The problem:
From the entries below, please output exactly the lines starting at the one containing "C10: 100nF (5V, GND) -> 22nF (5V, GND)" and ending at the one containing "U3 pin OUT: none -> OUT", both included.

Provided data:
%%

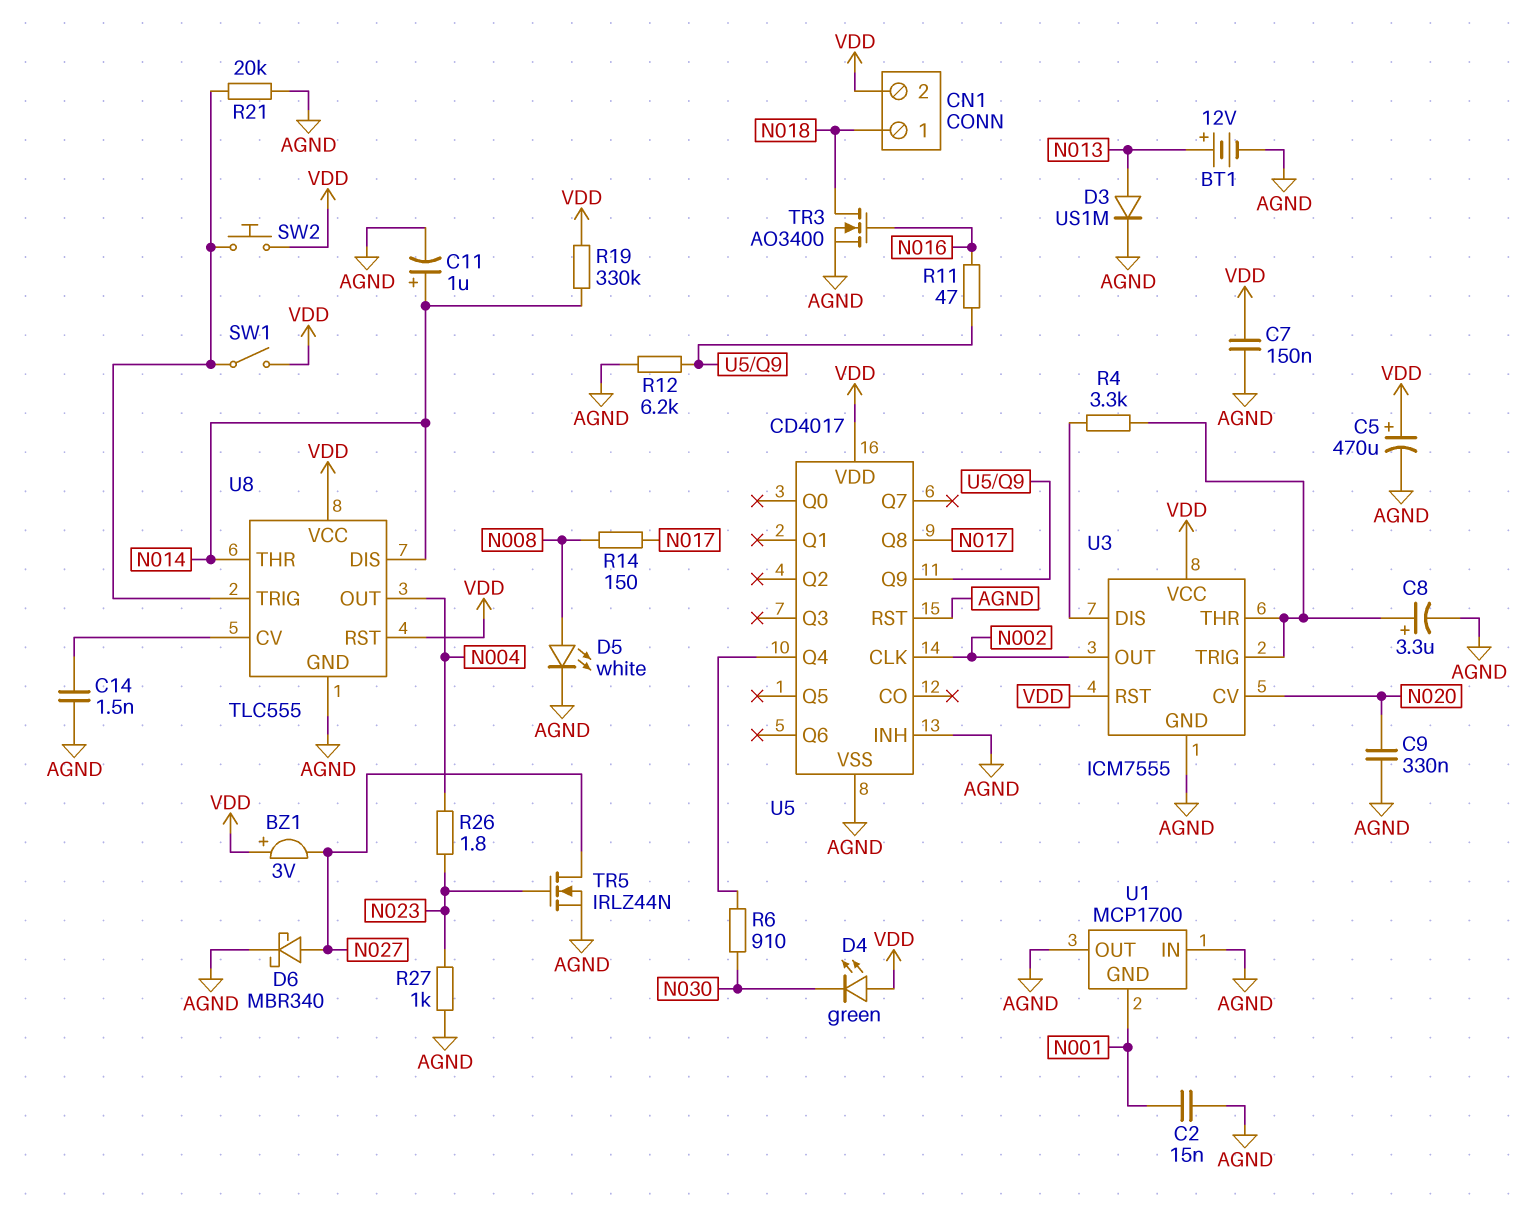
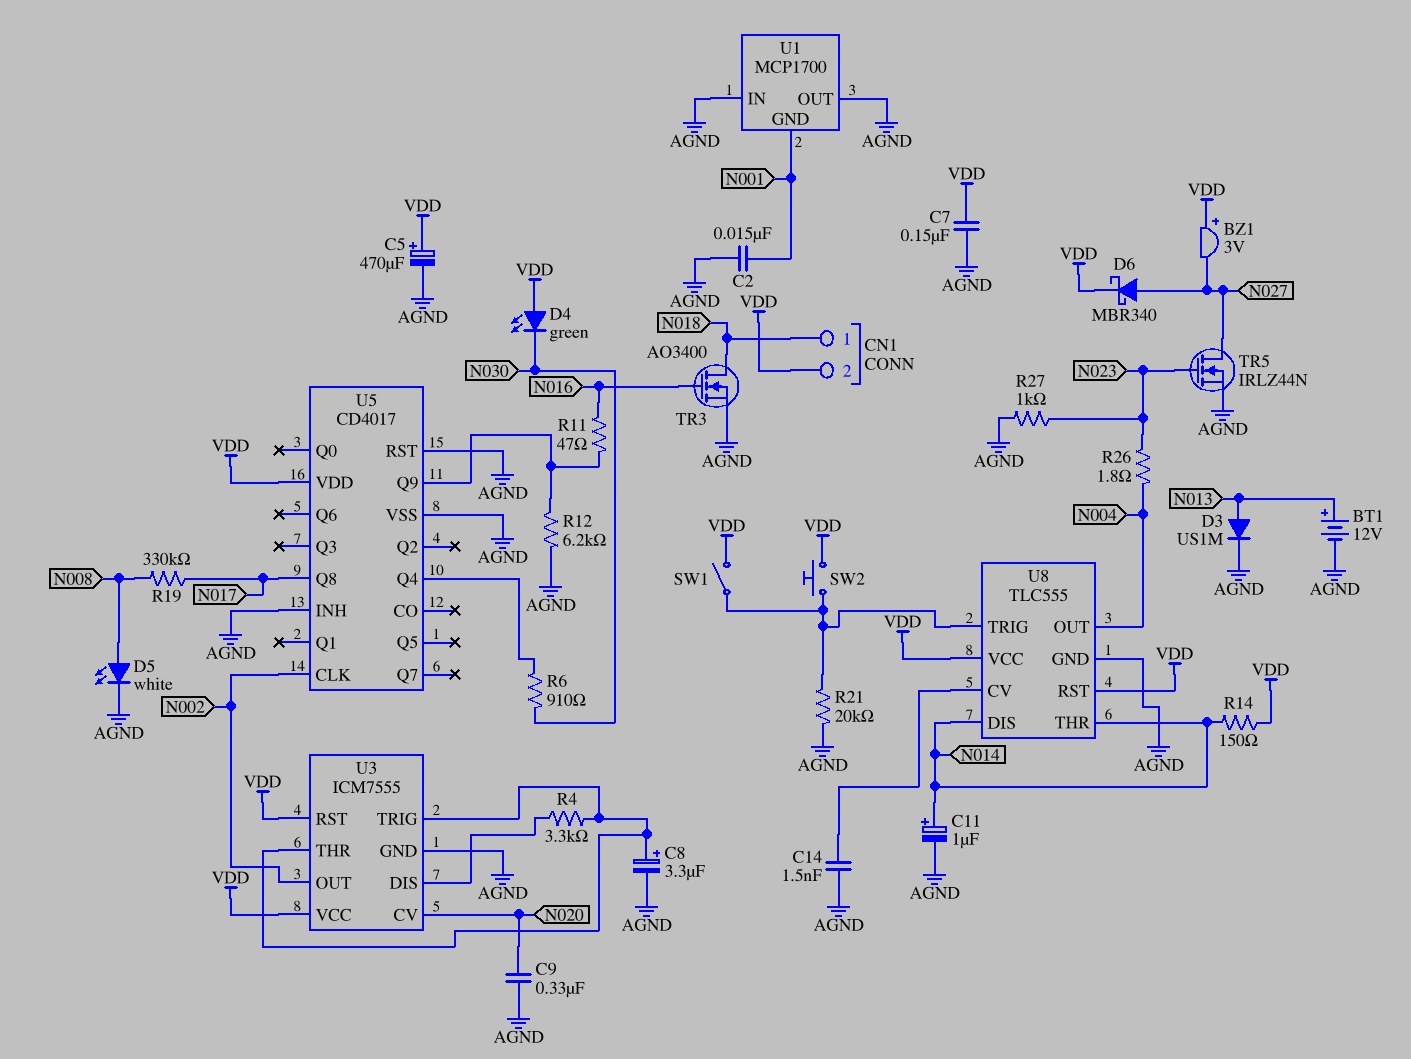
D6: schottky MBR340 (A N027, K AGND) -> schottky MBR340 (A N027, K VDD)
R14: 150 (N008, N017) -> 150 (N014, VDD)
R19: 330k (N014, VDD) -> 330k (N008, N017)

%%
%%

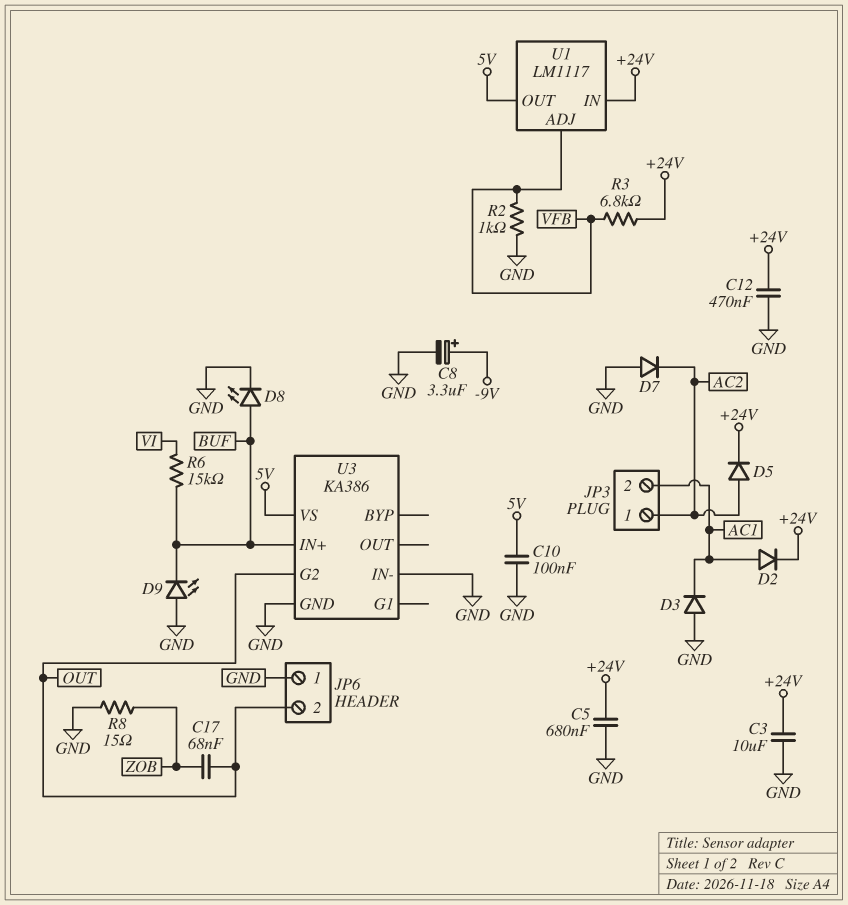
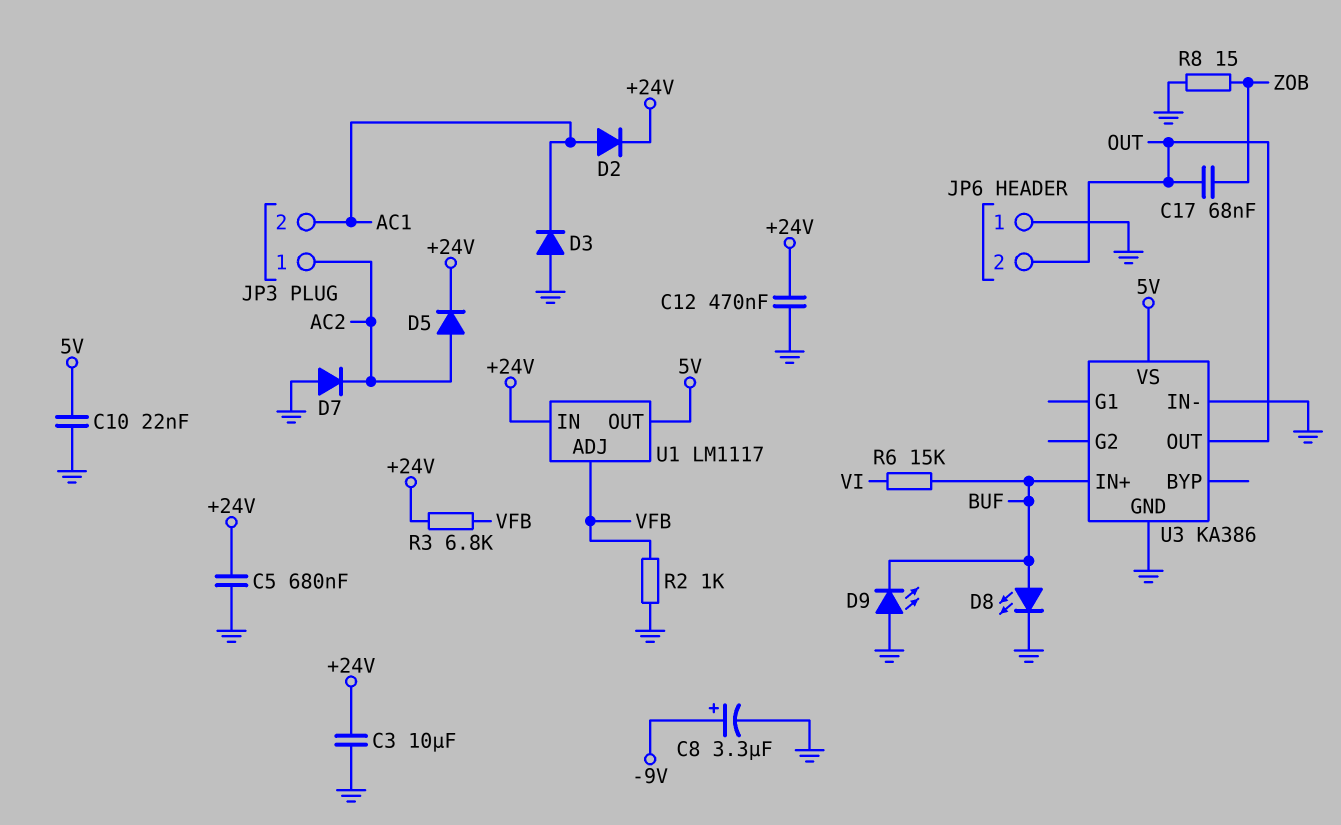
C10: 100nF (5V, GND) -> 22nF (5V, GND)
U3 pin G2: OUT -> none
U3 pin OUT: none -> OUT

%%

Result of this task:
C10: 100nF (5V, GND) -> 22nF (5V, GND)
U3 pin G2: OUT -> none
U3 pin OUT: none -> OUT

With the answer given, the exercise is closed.